__Data excerpts__
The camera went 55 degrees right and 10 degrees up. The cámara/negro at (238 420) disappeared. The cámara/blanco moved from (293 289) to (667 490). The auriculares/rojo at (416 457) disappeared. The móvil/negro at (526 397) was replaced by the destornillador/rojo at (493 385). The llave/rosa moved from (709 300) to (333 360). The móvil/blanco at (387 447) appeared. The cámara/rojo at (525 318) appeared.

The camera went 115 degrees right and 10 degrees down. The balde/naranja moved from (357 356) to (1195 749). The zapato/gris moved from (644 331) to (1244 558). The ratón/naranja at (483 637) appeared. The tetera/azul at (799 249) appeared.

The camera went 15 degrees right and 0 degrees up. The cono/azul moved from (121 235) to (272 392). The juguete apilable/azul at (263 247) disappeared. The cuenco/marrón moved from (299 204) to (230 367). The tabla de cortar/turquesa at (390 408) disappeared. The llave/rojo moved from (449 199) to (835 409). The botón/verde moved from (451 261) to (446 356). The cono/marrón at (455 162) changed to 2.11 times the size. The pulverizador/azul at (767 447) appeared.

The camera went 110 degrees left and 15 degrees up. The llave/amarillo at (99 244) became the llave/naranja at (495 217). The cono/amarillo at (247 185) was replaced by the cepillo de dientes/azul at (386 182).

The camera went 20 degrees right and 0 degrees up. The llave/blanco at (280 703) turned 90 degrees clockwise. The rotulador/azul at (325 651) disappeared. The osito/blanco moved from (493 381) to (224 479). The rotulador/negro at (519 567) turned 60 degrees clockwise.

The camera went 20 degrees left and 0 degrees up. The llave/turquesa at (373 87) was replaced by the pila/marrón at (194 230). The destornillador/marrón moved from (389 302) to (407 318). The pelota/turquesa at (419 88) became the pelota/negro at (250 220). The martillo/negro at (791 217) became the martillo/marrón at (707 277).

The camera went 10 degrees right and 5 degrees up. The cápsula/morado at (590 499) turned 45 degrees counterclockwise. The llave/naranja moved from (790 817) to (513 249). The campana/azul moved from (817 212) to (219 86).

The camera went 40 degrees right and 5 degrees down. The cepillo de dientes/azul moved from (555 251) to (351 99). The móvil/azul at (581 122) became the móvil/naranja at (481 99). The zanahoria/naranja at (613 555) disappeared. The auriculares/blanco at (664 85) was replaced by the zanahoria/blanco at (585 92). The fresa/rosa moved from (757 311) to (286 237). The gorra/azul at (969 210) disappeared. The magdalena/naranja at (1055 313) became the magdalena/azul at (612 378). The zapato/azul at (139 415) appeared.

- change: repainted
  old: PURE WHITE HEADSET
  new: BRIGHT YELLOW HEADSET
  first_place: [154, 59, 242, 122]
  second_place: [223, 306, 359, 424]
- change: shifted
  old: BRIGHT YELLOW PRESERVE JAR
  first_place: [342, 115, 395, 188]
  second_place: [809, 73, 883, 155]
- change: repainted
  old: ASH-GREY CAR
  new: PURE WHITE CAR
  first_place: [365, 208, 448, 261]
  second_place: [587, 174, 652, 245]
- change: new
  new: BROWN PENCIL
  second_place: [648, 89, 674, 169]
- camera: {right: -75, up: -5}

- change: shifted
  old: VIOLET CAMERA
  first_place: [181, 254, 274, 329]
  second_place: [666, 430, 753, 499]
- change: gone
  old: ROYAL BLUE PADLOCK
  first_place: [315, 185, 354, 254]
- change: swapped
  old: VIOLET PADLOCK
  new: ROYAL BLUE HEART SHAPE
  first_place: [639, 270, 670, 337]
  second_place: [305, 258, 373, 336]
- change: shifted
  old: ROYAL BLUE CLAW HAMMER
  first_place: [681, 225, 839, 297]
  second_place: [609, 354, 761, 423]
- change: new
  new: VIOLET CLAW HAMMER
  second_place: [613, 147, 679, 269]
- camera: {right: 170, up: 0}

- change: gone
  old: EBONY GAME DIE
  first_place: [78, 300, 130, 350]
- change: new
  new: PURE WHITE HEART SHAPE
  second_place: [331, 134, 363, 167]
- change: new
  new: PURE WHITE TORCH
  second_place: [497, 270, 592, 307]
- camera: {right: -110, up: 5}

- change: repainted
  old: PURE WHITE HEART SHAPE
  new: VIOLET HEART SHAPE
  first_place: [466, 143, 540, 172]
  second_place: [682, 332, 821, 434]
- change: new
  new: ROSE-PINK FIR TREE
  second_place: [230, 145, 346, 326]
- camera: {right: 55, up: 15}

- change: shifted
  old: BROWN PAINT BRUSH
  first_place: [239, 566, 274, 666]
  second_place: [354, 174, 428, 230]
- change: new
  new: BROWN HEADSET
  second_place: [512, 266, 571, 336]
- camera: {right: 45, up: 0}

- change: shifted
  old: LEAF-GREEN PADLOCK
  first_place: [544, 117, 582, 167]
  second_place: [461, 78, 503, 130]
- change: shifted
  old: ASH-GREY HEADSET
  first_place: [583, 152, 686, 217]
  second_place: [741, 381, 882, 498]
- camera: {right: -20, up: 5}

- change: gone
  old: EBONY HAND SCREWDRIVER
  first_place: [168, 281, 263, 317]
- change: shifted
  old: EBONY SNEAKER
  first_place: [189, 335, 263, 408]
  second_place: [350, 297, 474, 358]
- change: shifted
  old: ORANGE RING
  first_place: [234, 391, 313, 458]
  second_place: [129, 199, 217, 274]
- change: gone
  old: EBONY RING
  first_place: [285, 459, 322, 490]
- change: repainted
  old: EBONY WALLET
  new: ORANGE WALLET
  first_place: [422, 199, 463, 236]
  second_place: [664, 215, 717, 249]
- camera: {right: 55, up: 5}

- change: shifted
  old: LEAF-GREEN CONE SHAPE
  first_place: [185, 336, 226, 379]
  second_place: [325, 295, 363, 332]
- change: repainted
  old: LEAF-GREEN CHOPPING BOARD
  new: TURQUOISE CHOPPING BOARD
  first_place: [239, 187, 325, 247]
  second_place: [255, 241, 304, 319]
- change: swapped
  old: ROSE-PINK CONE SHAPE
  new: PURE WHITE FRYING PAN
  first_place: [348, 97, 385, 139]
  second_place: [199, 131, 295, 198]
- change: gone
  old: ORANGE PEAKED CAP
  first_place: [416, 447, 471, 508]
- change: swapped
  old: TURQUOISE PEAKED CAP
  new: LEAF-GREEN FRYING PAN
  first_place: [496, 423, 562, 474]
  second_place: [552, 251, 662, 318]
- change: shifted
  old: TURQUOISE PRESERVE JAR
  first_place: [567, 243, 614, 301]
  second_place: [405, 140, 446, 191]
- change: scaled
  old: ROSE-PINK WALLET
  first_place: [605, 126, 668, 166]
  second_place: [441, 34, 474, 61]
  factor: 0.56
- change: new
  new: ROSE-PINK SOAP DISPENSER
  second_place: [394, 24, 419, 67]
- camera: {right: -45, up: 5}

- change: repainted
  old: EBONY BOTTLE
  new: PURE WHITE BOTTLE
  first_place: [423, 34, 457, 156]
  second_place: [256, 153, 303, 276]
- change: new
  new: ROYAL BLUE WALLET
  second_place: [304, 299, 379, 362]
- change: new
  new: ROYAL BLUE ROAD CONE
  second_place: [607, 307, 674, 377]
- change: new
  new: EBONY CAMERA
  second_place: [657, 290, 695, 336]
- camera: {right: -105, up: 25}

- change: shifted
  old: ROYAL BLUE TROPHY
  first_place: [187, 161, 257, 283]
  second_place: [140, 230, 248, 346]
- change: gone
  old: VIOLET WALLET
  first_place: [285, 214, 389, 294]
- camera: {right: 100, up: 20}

__Task to complete__
Every line of the material should be transcribed without alteration.

__Exercise answer__
The camera went 55 degrees right and 10 degrees up. The cámara/negro at (238 420) disappeared. The cámara/blanco moved from (293 289) to (667 490). The auriculares/rojo at (416 457) disappeared. The móvil/negro at (526 397) was replaced by the destornillador/rojo at (493 385). The llave/rosa moved from (709 300) to (333 360). The móvil/blanco at (387 447) appeared. The cámara/rojo at (525 318) appeared.

The camera went 115 degrees right and 10 degrees down. The balde/naranja moved from (357 356) to (1195 749). The zapato/gris moved from (644 331) to (1244 558). The ratón/naranja at (483 637) appeared. The tetera/azul at (799 249) appeared.

The camera went 15 degrees right and 0 degrees up. The cono/azul moved from (121 235) to (272 392). The juguete apilable/azul at (263 247) disappeared. The cuenco/marrón moved from (299 204) to (230 367). The tabla de cortar/turquesa at (390 408) disappeared. The llave/rojo moved from (449 199) to (835 409). The botón/verde moved from (451 261) to (446 356). The cono/marrón at (455 162) changed to 2.11 times the size. The pulverizador/azul at (767 447) appeared.

The camera went 110 degrees left and 15 degrees up. The llave/amarillo at (99 244) became the llave/naranja at (495 217). The cono/amarillo at (247 185) was replaced by the cepillo de dientes/azul at (386 182).

The camera went 20 degrees right and 0 degrees up. The llave/blanco at (280 703) turned 90 degrees clockwise. The rotulador/azul at (325 651) disappeared. The osito/blanco moved from (493 381) to (224 479). The rotulador/negro at (519 567) turned 60 degrees clockwise.

The camera went 20 degrees left and 0 degrees up. The llave/turquesa at (373 87) was replaced by the pila/marrón at (194 230). The destornillador/marrón moved from (389 302) to (407 318). The pelota/turquesa at (419 88) became the pelota/negro at (250 220). The martillo/negro at (791 217) became the martillo/marrón at (707 277).

The camera went 10 degrees right and 5 degrees up. The cápsula/morado at (590 499) turned 45 degrees counterclockwise. The llave/naranja moved from (790 817) to (513 249). The campana/azul moved from (817 212) to (219 86).

The camera went 40 degrees right and 5 degrees down. The cepillo de dientes/azul moved from (555 251) to (351 99). The móvil/azul at (581 122) became the móvil/naranja at (481 99). The zanahoria/naranja at (613 555) disappeared. The auriculares/blanco at (664 85) was replaced by the zanahoria/blanco at (585 92). The fresa/rosa moved from (757 311) to (286 237). The gorra/azul at (969 210) disappeared. The magdalena/naranja at (1055 313) became the magdalena/azul at (612 378). The zapato/azul at (139 415) appeared.

- change: repainted
  old: PURE WHITE HEADSET
  new: BRIGHT YELLOW HEADSET
  first_place: [154, 59, 242, 122]
  second_place: [223, 306, 359, 424]
- change: shifted
  old: BRIGHT YELLOW PRESERVE JAR
  first_place: [342, 115, 395, 188]
  second_place: [809, 73, 883, 155]
- change: repainted
  old: ASH-GREY CAR
  new: PURE WHITE CAR
  first_place: [365, 208, 448, 261]
  second_place: [587, 174, 652, 245]
- change: new
  new: BROWN PENCIL
  second_place: [648, 89, 674, 169]
- camera: {right: -75, up: -5}

- change: shifted
  old: VIOLET CAMERA
  first_place: [181, 254, 274, 329]
  second_place: [666, 430, 753, 499]
- change: gone
  old: ROYAL BLUE PADLOCK
  first_place: [315, 185, 354, 254]
- change: swapped
  old: VIOLET PADLOCK
  new: ROYAL BLUE HEART SHAPE
  first_place: [639, 270, 670, 337]
  second_place: [305, 258, 373, 336]
- change: shifted
  old: ROYAL BLUE CLAW HAMMER
  first_place: [681, 225, 839, 297]
  second_place: [609, 354, 761, 423]
- change: new
  new: VIOLET CLAW HAMMER
  second_place: [613, 147, 679, 269]
- camera: {right: 170, up: 0}

- change: gone
  old: EBONY GAME DIE
  first_place: [78, 300, 130, 350]
- change: new
  new: PURE WHITE HEART SHAPE
  second_place: [331, 134, 363, 167]
- change: new
  new: PURE WHITE TORCH
  second_place: [497, 270, 592, 307]
- camera: {right: -110, up: 5}

- change: repainted
  old: PURE WHITE HEART SHAPE
  new: VIOLET HEART SHAPE
  first_place: [466, 143, 540, 172]
  second_place: [682, 332, 821, 434]
- change: new
  new: ROSE-PINK FIR TREE
  second_place: [230, 145, 346, 326]
- camera: {right: 55, up: 15}

- change: shifted
  old: BROWN PAINT BRUSH
  first_place: [239, 566, 274, 666]
  second_place: [354, 174, 428, 230]
- change: new
  new: BROWN HEADSET
  second_place: [512, 266, 571, 336]
- camera: {right: 45, up: 0}

- change: shifted
  old: LEAF-GREEN PADLOCK
  first_place: [544, 117, 582, 167]
  second_place: [461, 78, 503, 130]
- change: shifted
  old: ASH-GREY HEADSET
  first_place: [583, 152, 686, 217]
  second_place: [741, 381, 882, 498]
- camera: {right: -20, up: 5}

- change: gone
  old: EBONY HAND SCREWDRIVER
  first_place: [168, 281, 263, 317]
- change: shifted
  old: EBONY SNEAKER
  first_place: [189, 335, 263, 408]
  second_place: [350, 297, 474, 358]
- change: shifted
  old: ORANGE RING
  first_place: [234, 391, 313, 458]
  second_place: [129, 199, 217, 274]
- change: gone
  old: EBONY RING
  first_place: [285, 459, 322, 490]
- change: repainted
  old: EBONY WALLET
  new: ORANGE WALLET
  first_place: [422, 199, 463, 236]
  second_place: [664, 215, 717, 249]
- camera: {right: 55, up: 5}

- change: shifted
  old: LEAF-GREEN CONE SHAPE
  first_place: [185, 336, 226, 379]
  second_place: [325, 295, 363, 332]
- change: repainted
  old: LEAF-GREEN CHOPPING BOARD
  new: TURQUOISE CHOPPING BOARD
  first_place: [239, 187, 325, 247]
  second_place: [255, 241, 304, 319]
- change: swapped
  old: ROSE-PINK CONE SHAPE
  new: PURE WHITE FRYING PAN
  first_place: [348, 97, 385, 139]
  second_place: [199, 131, 295, 198]
- change: gone
  old: ORANGE PEAKED CAP
  first_place: [416, 447, 471, 508]
- change: swapped
  old: TURQUOISE PEAKED CAP
  new: LEAF-GREEN FRYING PAN
  first_place: [496, 423, 562, 474]
  second_place: [552, 251, 662, 318]
- change: shifted
  old: TURQUOISE PRESERVE JAR
  first_place: [567, 243, 614, 301]
  second_place: [405, 140, 446, 191]
- change: scaled
  old: ROSE-PINK WALLET
  first_place: [605, 126, 668, 166]
  second_place: [441, 34, 474, 61]
  factor: 0.56
- change: new
  new: ROSE-PINK SOAP DISPENSER
  second_place: [394, 24, 419, 67]
- camera: {right: -45, up: 5}

- change: repainted
  old: EBONY BOTTLE
  new: PURE WHITE BOTTLE
  first_place: [423, 34, 457, 156]
  second_place: [256, 153, 303, 276]
- change: new
  new: ROYAL BLUE WALLET
  second_place: [304, 299, 379, 362]
- change: new
  new: ROYAL BLUE ROAD CONE
  second_place: [607, 307, 674, 377]
- change: new
  new: EBONY CAMERA
  second_place: [657, 290, 695, 336]
- camera: {right: -105, up: 25}

- change: shifted
  old: ROYAL BLUE TROPHY
  first_place: [187, 161, 257, 283]
  second_place: [140, 230, 248, 346]
- change: gone
  old: VIOLET WALLET
  first_place: [285, 214, 389, 294]
- camera: {right: 100, up: 20}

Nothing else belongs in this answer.